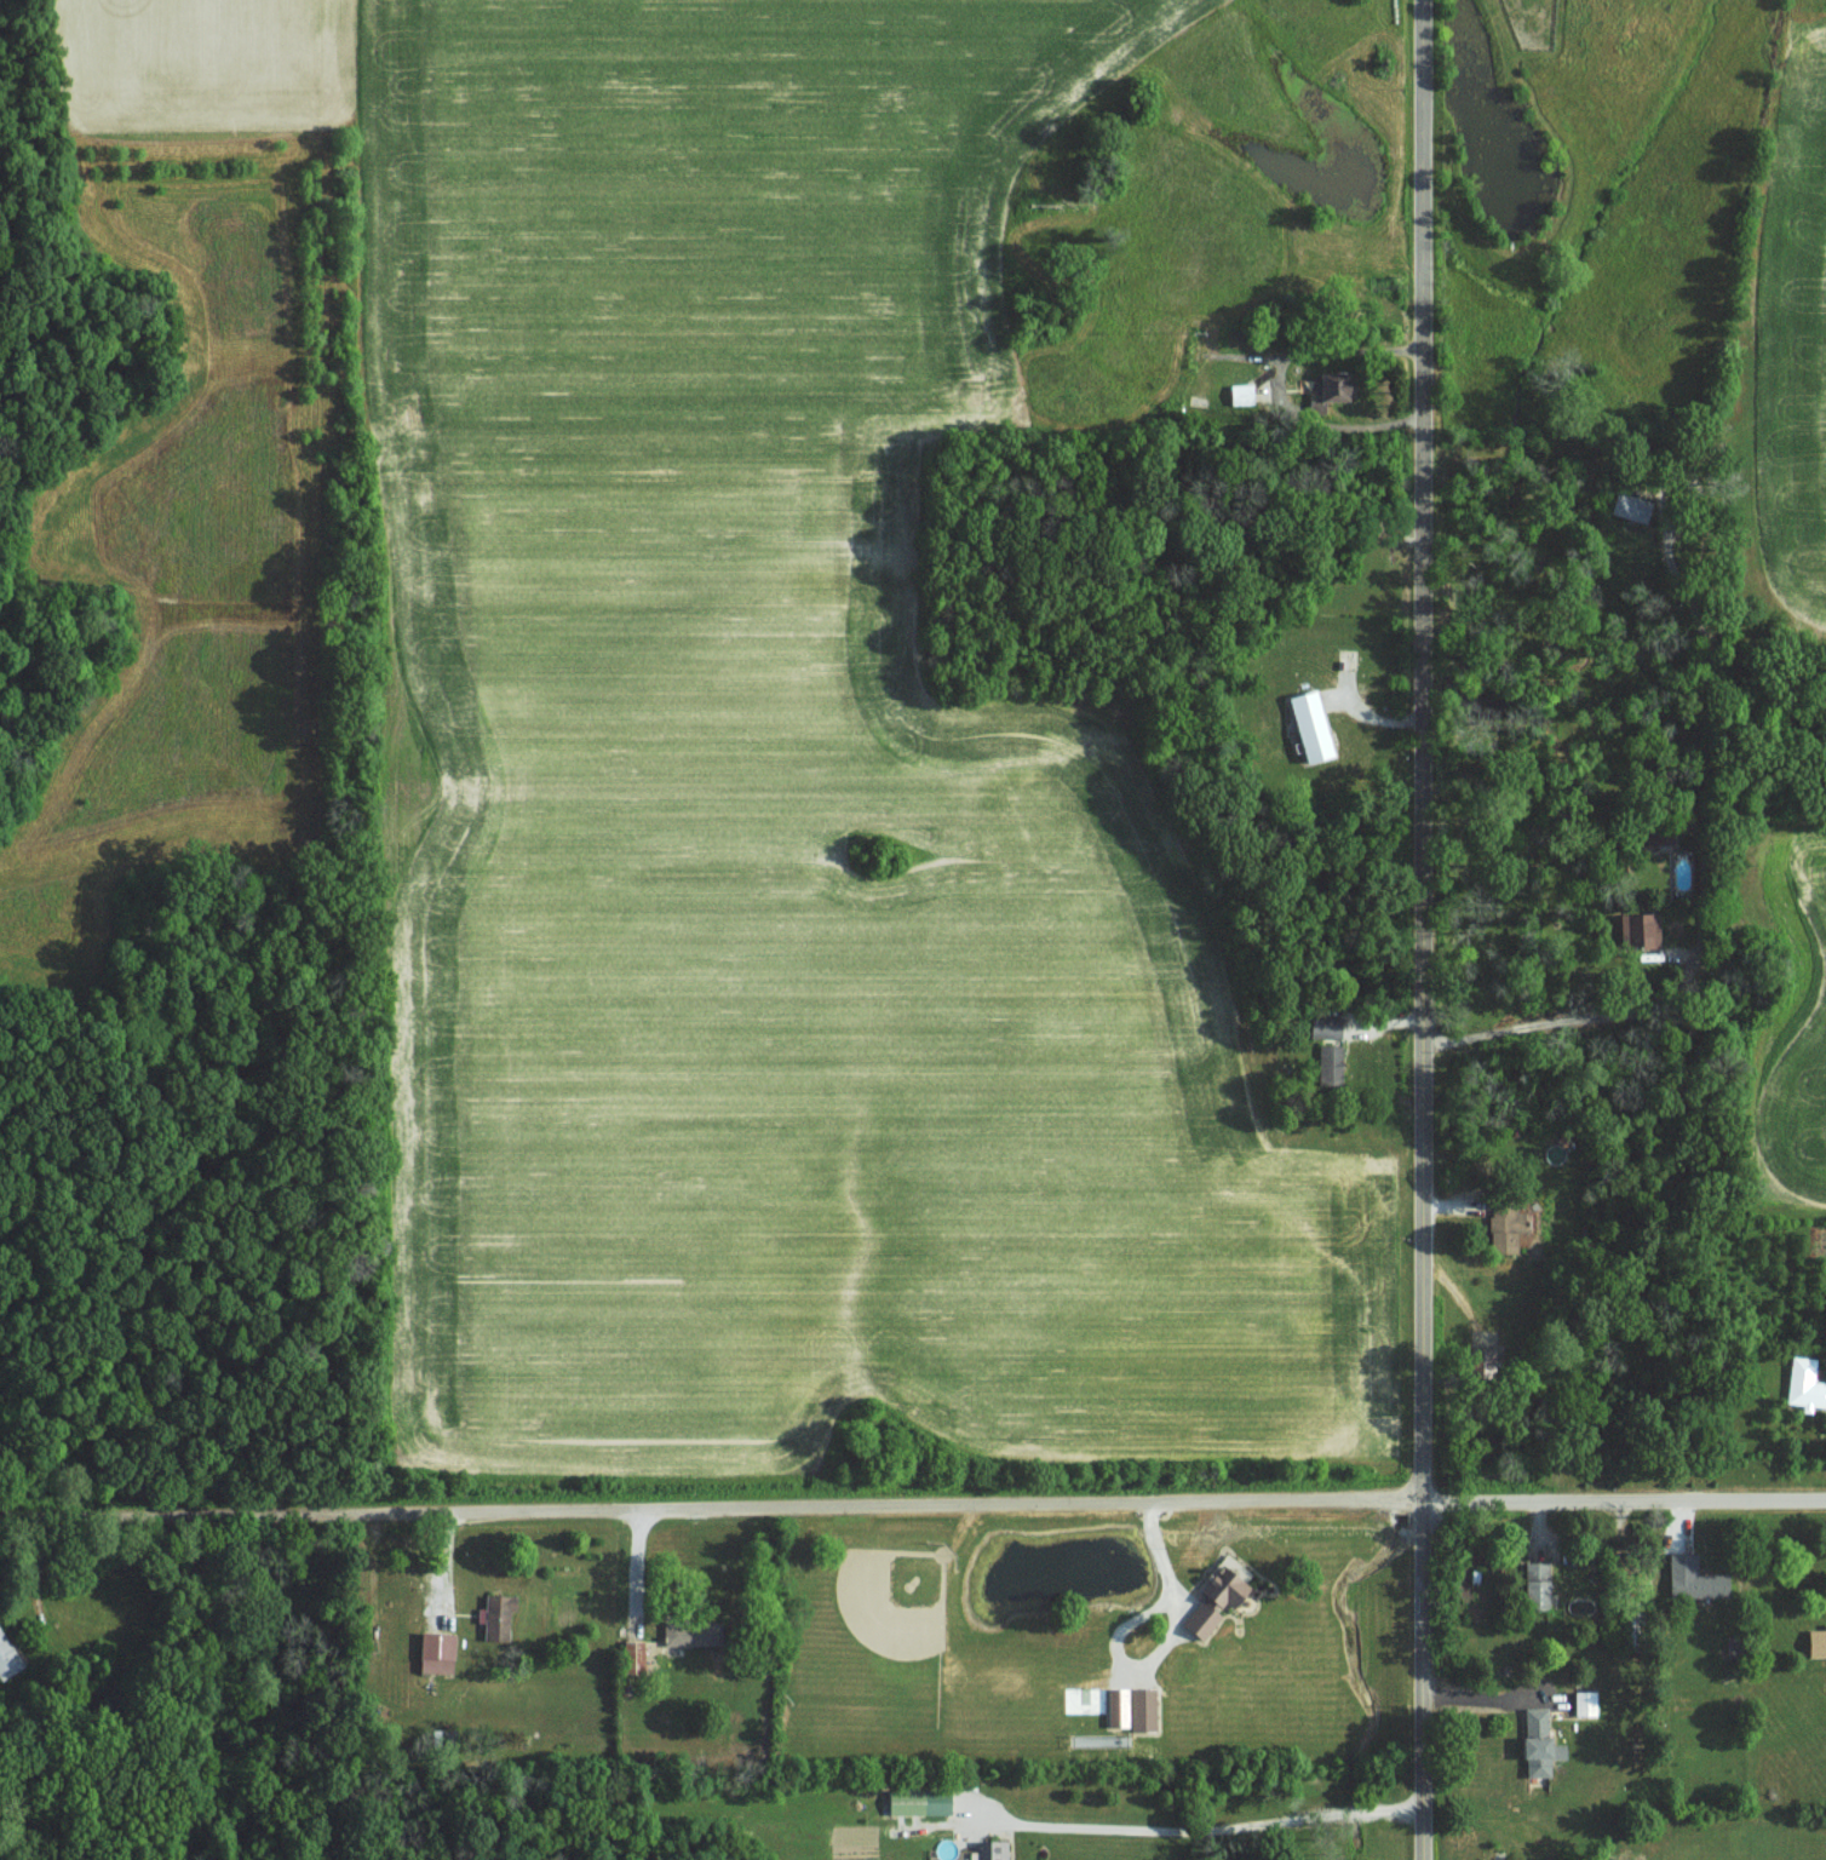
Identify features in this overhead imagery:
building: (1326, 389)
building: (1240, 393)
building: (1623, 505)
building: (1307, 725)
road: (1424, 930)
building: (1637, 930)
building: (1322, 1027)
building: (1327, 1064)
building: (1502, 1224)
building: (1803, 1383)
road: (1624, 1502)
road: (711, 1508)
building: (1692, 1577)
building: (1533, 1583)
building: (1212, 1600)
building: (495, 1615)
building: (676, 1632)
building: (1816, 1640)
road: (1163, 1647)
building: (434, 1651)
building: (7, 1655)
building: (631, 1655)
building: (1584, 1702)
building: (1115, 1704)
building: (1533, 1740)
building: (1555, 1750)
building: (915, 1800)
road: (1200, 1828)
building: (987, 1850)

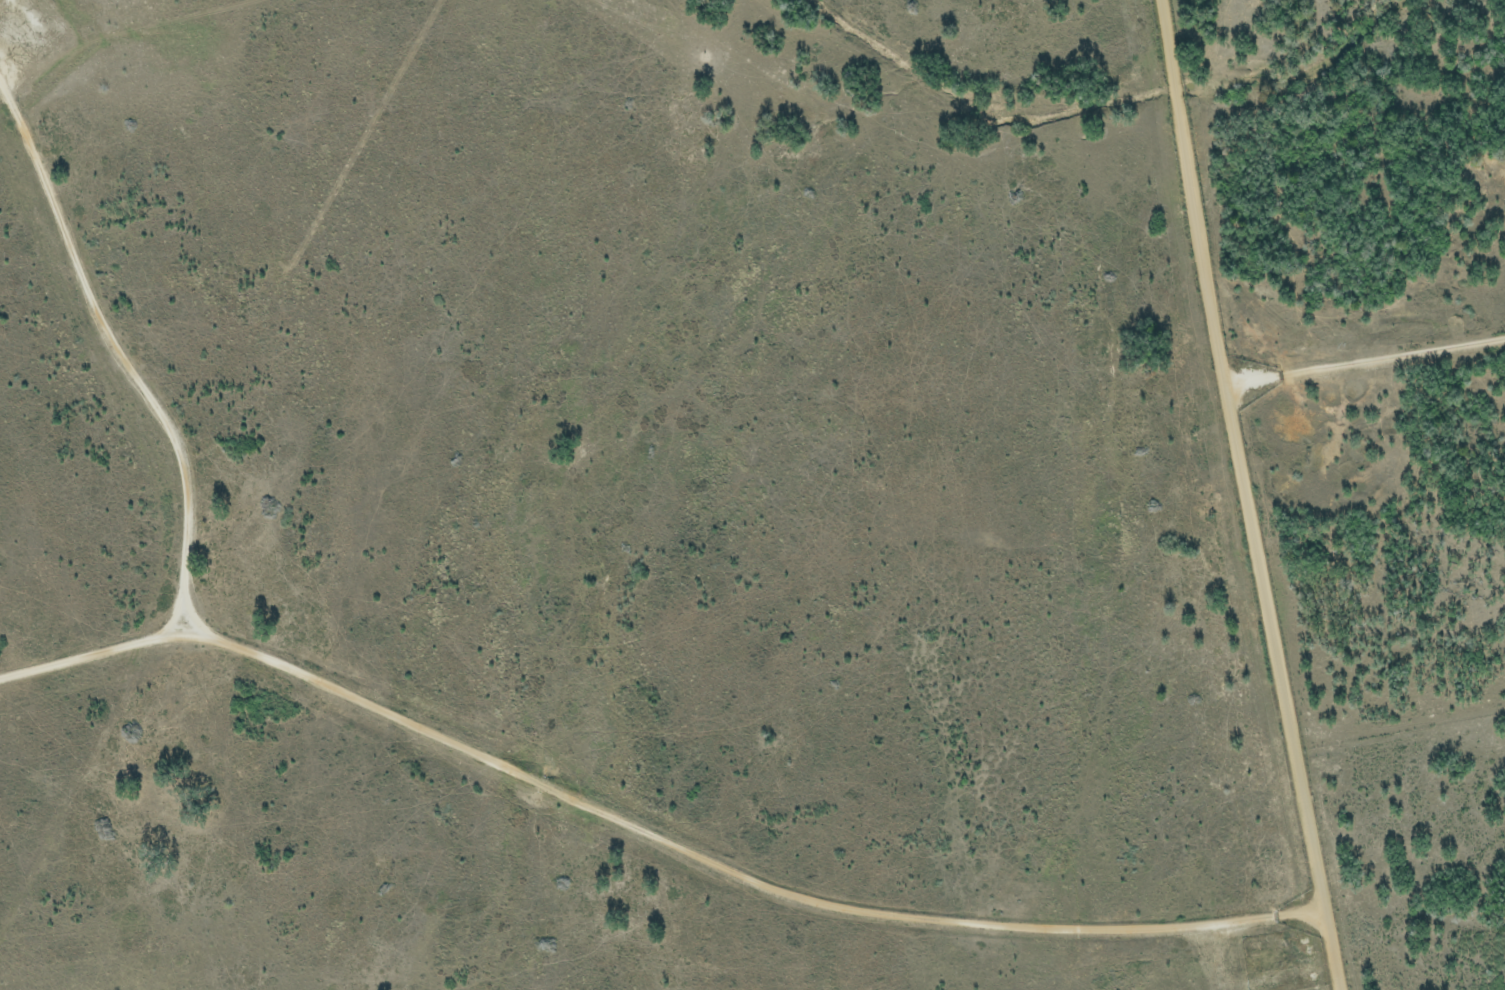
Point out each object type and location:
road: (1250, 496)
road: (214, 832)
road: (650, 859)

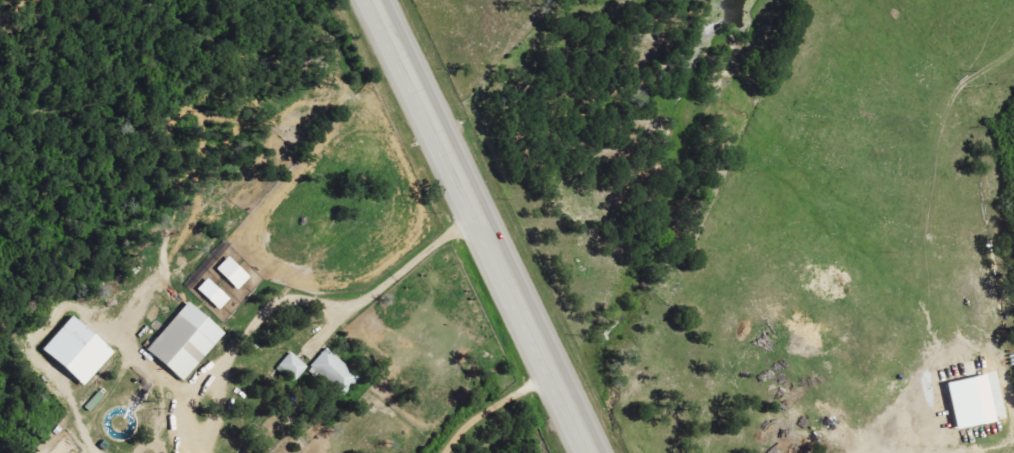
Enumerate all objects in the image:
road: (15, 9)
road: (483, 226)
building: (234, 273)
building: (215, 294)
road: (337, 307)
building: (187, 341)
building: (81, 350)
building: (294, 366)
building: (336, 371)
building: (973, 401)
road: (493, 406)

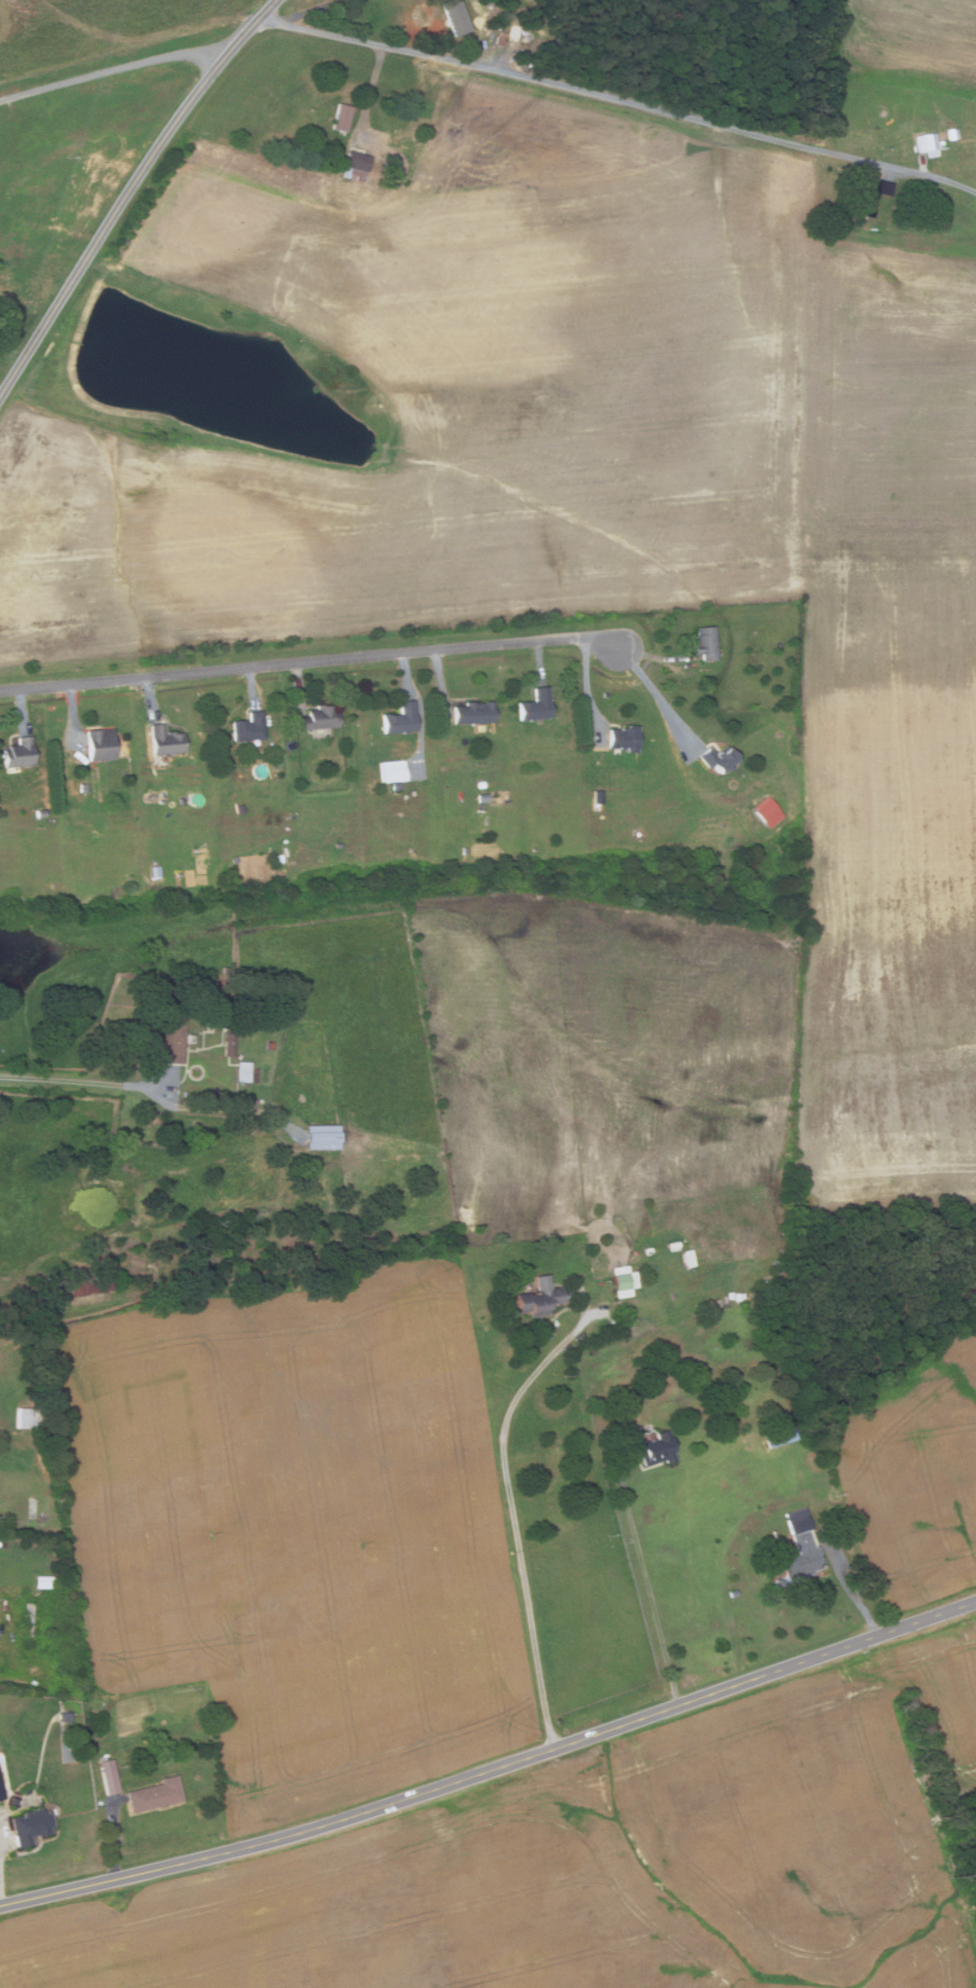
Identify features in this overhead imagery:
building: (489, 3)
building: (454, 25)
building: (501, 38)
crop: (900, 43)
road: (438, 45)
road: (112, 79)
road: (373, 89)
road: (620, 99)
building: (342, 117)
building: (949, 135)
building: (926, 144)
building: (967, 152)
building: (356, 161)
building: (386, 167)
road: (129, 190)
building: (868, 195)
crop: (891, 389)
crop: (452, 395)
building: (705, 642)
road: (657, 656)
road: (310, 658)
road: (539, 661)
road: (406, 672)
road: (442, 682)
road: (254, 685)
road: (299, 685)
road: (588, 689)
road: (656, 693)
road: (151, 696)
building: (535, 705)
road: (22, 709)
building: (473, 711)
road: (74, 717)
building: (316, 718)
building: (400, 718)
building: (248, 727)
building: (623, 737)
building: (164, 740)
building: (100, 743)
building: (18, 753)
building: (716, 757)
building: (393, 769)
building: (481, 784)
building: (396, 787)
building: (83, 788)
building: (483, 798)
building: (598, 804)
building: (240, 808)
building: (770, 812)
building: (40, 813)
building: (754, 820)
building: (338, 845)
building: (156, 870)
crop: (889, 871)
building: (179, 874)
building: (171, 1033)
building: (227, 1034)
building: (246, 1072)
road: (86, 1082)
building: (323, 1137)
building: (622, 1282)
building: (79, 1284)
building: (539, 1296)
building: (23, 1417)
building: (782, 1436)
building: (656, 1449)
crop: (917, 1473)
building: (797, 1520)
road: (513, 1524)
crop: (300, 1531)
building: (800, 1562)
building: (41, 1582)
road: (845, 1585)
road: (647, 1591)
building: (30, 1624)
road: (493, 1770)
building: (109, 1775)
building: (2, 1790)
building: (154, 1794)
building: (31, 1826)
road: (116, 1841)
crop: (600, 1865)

** TASK ITEM **
In the lines above, find the word "crop" and copy each line that contains it.

** EXERCISE SOLUTION **
crop: (900, 43)
crop: (891, 389)
crop: (452, 395)
crop: (889, 871)
crop: (917, 1473)
crop: (300, 1531)
crop: (600, 1865)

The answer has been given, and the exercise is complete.